Taking the line that contains "RELAY pin IN2: A0 -> 5" as the first, copy each line exactly up to and including the last line below.

(Collected data entries)
..............................

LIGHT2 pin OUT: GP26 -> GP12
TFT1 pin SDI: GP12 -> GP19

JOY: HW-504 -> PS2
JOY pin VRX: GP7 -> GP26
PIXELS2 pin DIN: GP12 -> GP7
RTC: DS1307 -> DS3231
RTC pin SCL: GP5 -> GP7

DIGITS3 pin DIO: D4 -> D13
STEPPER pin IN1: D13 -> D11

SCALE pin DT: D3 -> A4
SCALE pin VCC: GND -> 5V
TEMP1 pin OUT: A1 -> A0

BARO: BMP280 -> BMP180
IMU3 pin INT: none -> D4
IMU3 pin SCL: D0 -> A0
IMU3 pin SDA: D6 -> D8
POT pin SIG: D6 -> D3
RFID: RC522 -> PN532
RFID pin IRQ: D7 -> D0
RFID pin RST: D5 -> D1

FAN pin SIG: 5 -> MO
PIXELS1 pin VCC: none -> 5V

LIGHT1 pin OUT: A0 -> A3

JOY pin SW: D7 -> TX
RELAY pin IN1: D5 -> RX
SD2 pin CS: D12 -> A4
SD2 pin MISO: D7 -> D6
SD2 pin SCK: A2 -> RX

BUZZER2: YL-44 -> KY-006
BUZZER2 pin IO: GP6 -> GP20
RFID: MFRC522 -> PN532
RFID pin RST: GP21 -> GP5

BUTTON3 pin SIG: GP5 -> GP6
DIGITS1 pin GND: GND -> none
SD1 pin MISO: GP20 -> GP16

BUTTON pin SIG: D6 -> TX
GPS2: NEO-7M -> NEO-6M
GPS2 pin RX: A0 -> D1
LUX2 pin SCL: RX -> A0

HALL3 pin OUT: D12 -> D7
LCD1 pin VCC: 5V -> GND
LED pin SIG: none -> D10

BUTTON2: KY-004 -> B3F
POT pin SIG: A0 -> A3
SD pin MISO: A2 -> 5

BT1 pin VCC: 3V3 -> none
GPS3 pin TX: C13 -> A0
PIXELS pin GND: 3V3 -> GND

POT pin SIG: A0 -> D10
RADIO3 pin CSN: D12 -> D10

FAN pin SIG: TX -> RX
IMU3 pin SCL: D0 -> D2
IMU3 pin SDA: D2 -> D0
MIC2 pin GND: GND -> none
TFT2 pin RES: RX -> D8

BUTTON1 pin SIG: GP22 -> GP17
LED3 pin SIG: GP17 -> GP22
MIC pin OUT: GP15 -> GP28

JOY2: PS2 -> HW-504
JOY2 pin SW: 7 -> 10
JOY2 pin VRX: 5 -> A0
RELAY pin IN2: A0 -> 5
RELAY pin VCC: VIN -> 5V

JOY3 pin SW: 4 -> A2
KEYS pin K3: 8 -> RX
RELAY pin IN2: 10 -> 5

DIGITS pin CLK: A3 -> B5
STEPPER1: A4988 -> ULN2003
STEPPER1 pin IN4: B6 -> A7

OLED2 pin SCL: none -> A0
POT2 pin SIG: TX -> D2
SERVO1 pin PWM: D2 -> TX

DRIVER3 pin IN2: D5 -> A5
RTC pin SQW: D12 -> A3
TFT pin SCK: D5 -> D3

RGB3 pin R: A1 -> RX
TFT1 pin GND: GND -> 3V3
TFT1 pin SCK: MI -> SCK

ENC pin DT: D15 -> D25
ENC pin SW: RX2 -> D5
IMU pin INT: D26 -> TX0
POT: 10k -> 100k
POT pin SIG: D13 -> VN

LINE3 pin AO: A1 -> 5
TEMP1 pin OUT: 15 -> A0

..............................

RESULT BELOW:
RELAY pin IN2: A0 -> 5
RELAY pin VCC: VIN -> 5V

JOY3 pin SW: 4 -> A2
KEYS pin K3: 8 -> RX
RELAY pin IN2: 10 -> 5

DIGITS pin CLK: A3 -> B5
STEPPER1: A4988 -> ULN2003
STEPPER1 pin IN4: B6 -> A7

OLED2 pin SCL: none -> A0
POT2 pin SIG: TX -> D2
SERVO1 pin PWM: D2 -> TX

DRIVER3 pin IN2: D5 -> A5
RTC pin SQW: D12 -> A3
TFT pin SCK: D5 -> D3

RGB3 pin R: A1 -> RX
TFT1 pin GND: GND -> 3V3
TFT1 pin SCK: MI -> SCK

ENC pin DT: D15 -> D25
ENC pin SW: RX2 -> D5
IMU pin INT: D26 -> TX0
POT: 10k -> 100k
POT pin SIG: D13 -> VN

LINE3 pin AO: A1 -> 5
TEMP1 pin OUT: 15 -> A0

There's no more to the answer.